■ 記録 ■

▬▬▬▬▬▬▬▬▬▬

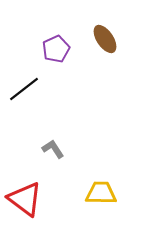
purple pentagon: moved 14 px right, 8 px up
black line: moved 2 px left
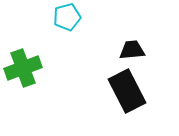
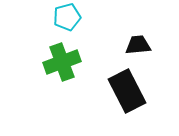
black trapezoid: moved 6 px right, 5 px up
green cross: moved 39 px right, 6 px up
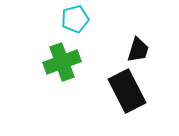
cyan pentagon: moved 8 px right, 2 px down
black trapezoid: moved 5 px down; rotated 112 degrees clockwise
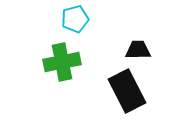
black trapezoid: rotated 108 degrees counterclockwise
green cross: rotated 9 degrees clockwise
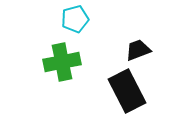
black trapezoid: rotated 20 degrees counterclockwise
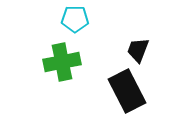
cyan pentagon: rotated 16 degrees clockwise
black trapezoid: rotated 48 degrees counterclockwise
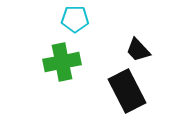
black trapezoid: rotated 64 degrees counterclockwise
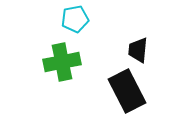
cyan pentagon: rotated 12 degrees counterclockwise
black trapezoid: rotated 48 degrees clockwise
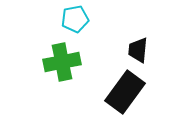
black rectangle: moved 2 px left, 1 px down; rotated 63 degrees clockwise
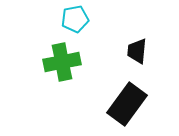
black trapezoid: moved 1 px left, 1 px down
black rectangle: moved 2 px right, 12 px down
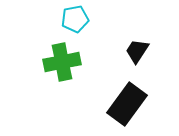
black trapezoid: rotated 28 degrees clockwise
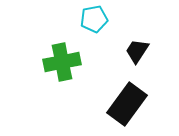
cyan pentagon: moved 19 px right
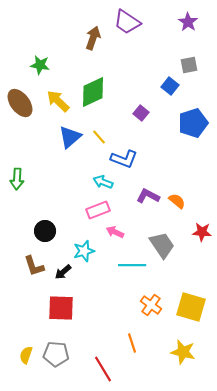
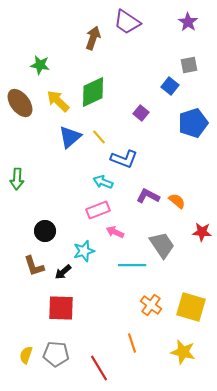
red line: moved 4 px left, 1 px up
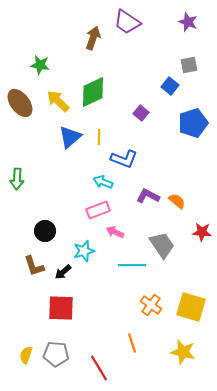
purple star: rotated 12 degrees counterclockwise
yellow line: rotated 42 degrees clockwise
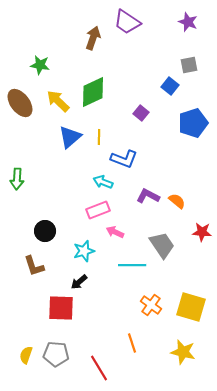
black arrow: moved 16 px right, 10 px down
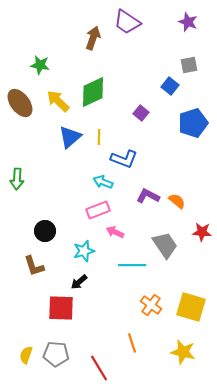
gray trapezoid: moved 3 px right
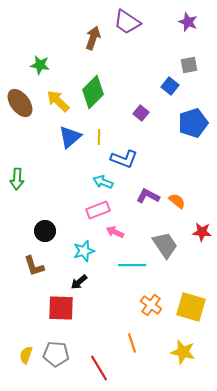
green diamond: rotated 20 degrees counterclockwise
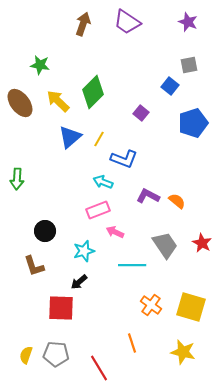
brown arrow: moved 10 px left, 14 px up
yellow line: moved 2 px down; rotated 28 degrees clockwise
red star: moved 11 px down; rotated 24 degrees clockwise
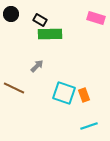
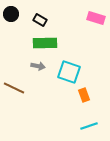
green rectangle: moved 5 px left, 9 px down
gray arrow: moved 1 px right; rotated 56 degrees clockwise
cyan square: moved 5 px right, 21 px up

▬▬▬▬▬▬▬▬▬▬

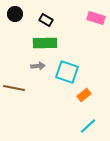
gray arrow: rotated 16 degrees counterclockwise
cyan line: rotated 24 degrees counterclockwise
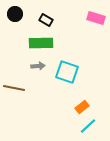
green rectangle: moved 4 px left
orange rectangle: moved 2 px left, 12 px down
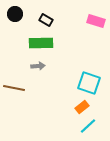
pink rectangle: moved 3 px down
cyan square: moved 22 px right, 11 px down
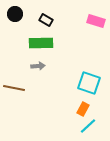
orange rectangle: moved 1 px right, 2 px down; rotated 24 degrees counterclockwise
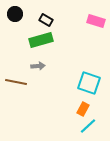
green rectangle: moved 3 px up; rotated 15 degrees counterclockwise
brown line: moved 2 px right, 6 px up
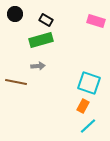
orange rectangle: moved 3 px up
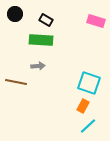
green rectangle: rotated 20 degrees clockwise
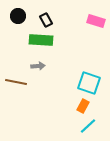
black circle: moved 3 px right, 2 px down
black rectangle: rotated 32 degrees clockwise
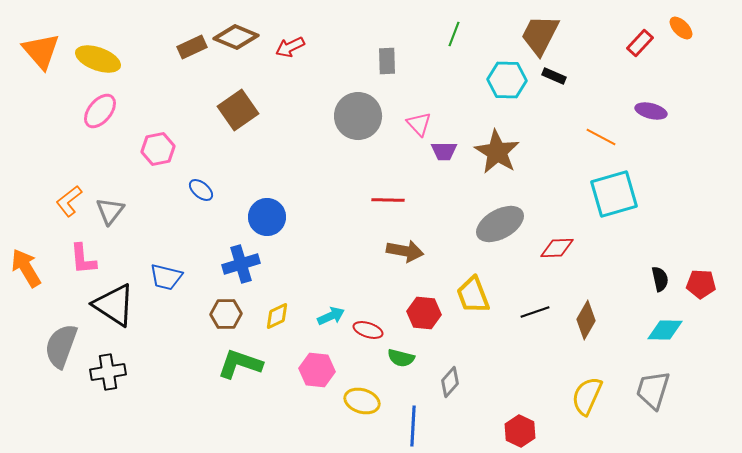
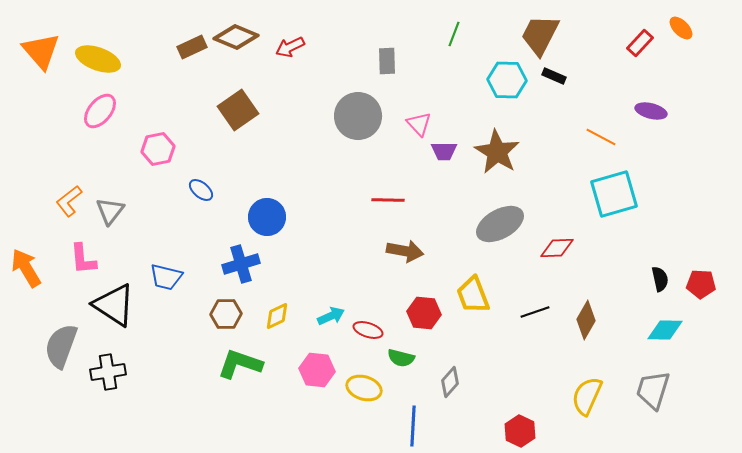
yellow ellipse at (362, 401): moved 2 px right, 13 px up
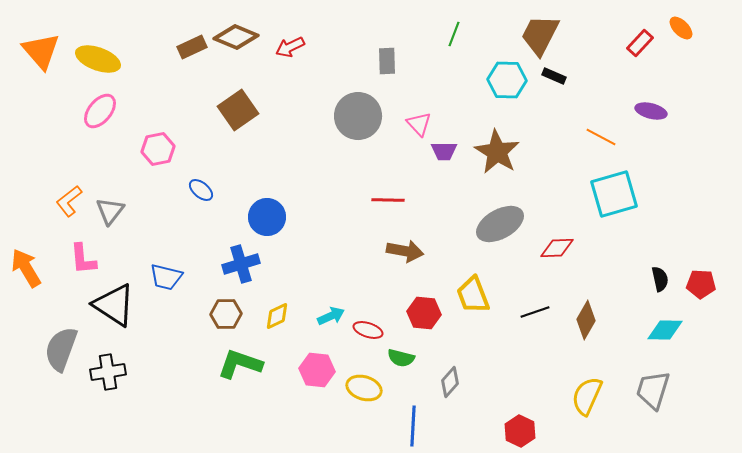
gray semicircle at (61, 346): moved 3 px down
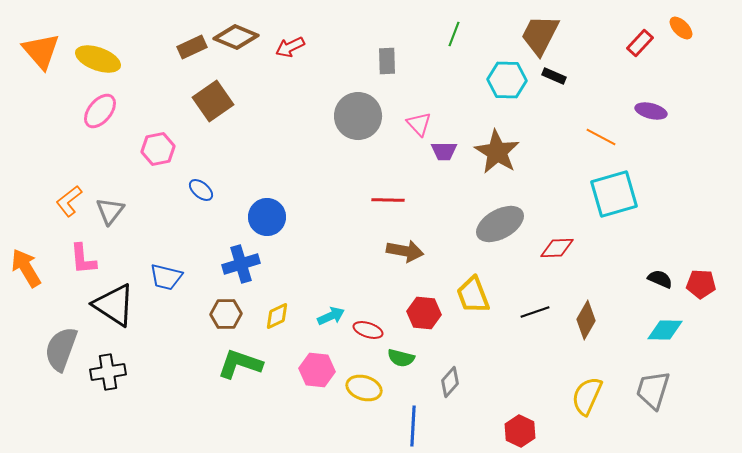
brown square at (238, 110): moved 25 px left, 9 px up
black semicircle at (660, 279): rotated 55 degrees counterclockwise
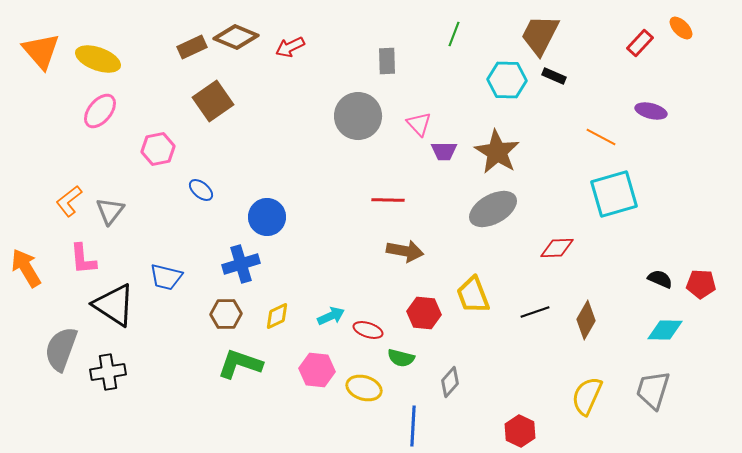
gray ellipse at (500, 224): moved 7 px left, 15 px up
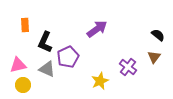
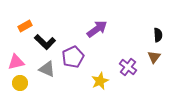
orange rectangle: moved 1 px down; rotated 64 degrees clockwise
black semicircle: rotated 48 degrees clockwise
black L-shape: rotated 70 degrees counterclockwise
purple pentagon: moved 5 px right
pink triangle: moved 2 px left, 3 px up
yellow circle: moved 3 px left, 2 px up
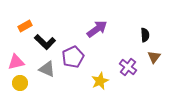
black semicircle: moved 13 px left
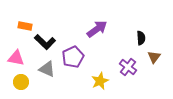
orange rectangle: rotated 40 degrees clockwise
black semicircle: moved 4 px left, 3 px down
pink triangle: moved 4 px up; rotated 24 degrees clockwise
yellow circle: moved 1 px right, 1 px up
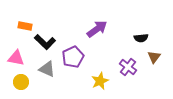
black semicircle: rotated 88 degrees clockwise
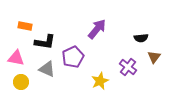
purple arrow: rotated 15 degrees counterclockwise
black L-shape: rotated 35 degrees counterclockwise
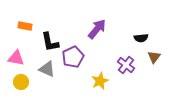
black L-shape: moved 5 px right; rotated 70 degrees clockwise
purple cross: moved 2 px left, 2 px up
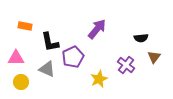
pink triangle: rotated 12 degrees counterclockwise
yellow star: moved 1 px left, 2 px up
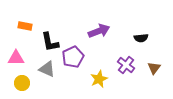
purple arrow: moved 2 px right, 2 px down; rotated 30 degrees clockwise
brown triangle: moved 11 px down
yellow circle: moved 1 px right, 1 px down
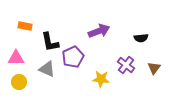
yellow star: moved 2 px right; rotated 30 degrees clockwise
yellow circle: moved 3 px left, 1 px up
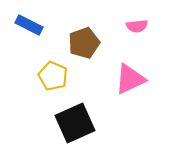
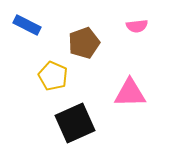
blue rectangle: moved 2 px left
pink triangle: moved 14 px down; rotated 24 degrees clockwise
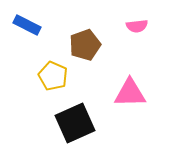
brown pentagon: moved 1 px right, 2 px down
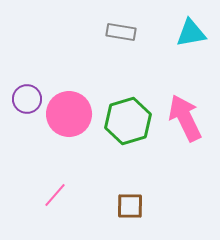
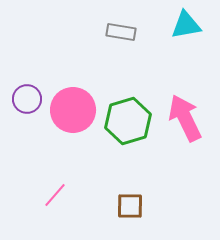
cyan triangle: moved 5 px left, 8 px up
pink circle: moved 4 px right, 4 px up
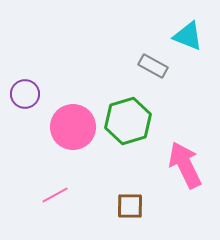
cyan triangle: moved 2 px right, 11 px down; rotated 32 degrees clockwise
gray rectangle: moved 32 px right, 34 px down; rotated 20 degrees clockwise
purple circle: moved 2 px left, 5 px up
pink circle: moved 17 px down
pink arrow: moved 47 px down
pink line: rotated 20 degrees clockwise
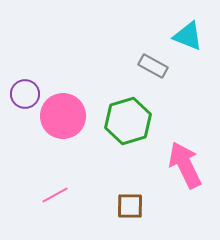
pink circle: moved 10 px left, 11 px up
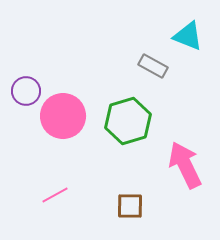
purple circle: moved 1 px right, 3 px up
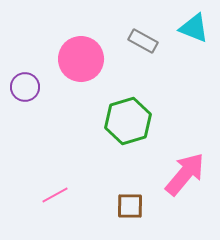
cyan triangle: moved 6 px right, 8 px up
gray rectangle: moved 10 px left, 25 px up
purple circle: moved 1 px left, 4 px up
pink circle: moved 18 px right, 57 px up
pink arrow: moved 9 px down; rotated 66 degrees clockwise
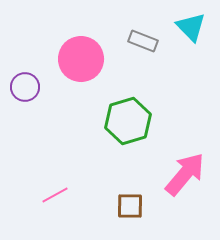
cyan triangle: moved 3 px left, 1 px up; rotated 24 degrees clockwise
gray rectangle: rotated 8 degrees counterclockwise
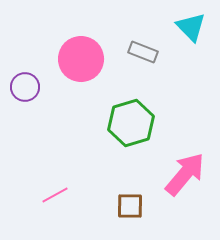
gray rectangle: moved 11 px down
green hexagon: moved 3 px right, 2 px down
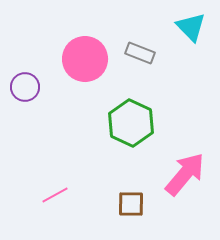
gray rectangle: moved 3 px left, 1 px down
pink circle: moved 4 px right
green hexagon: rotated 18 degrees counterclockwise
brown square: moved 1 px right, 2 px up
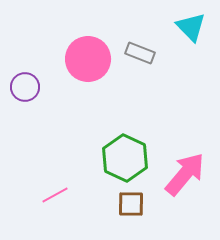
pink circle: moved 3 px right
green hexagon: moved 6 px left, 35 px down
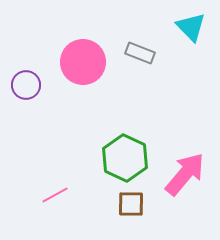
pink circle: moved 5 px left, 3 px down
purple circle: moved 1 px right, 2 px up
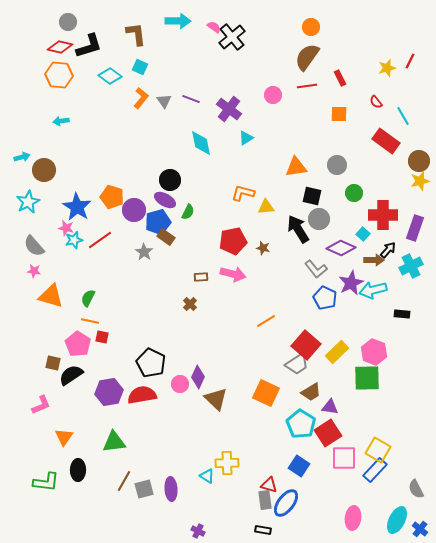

▬▬▬▬▬▬▬▬▬▬

■ 課題 ■
上の記録のうち、「black trapezoid: moved 1 px left, 1 px down」を含む行から「red star: moved」を含む行までを（両端の行も含めて）、空行を除いた番号付きリストに書き直すこと。画像は答えに入れないこと。

■ 解答 ■
1. black trapezoid: moved 1 px left, 1 px down
2. black rectangle: moved 2 px right, 12 px down
3. black trapezoid: rotated 28 degrees clockwise
4. cyan pentagon: moved 19 px right
5. red line: moved 4 px left, 1 px up
6. purple star: rotated 12 degrees counterclockwise
7. yellow line: rotated 42 degrees clockwise
8. black arrow: moved 16 px right, 10 px down
9. gray trapezoid: moved 3 px right
10. green diamond: rotated 20 degrees counterclockwise
11. brown arrow: moved 10 px left, 14 px up
12. yellow line: moved 2 px down; rotated 28 degrees clockwise
13. red star: moved 11 px down; rotated 24 degrees clockwise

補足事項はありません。